╔══

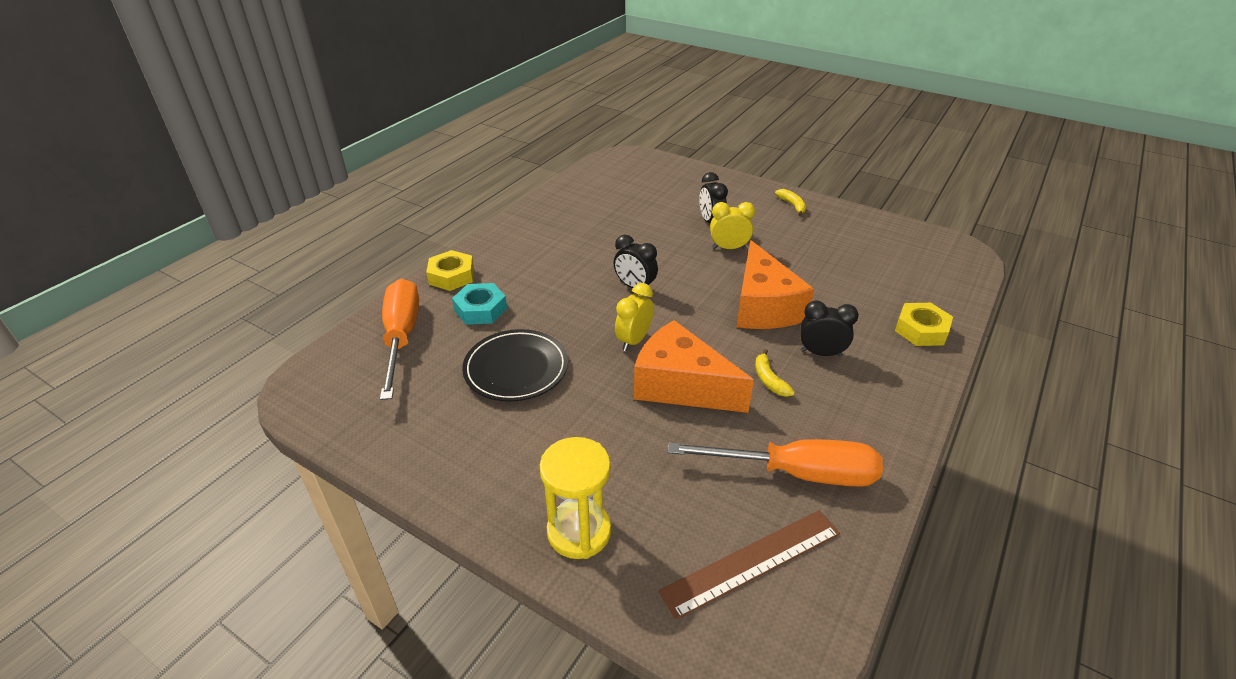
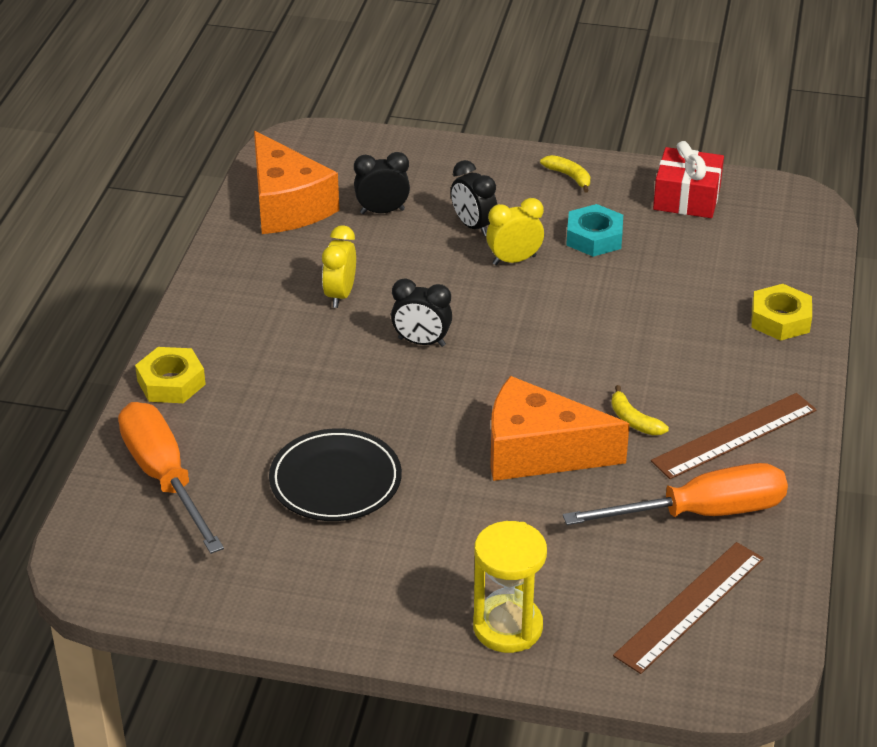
camera: 20 degrees left, 0 degrees up
(480, 309) = (242, 418): turquoise nut -> turquoise nut (594, 237)
(634, 340) = (457, 412): yellow clock -> yellow clock (340, 295)
(763, 306) = (591, 332): orange cheese -> orange cheese (287, 205)
(821, 353) = (679, 375): black clock -> black clock (382, 211)
(851, 413) = (734, 436): none -> brown ruler
(874, 233) = (687, 198): none -> red gift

╚══

__PROBLEM TO WORK ON__
Using the data above, tally each line in which "clock" appears and give the number with no other words.

__TASK ANSWER__
2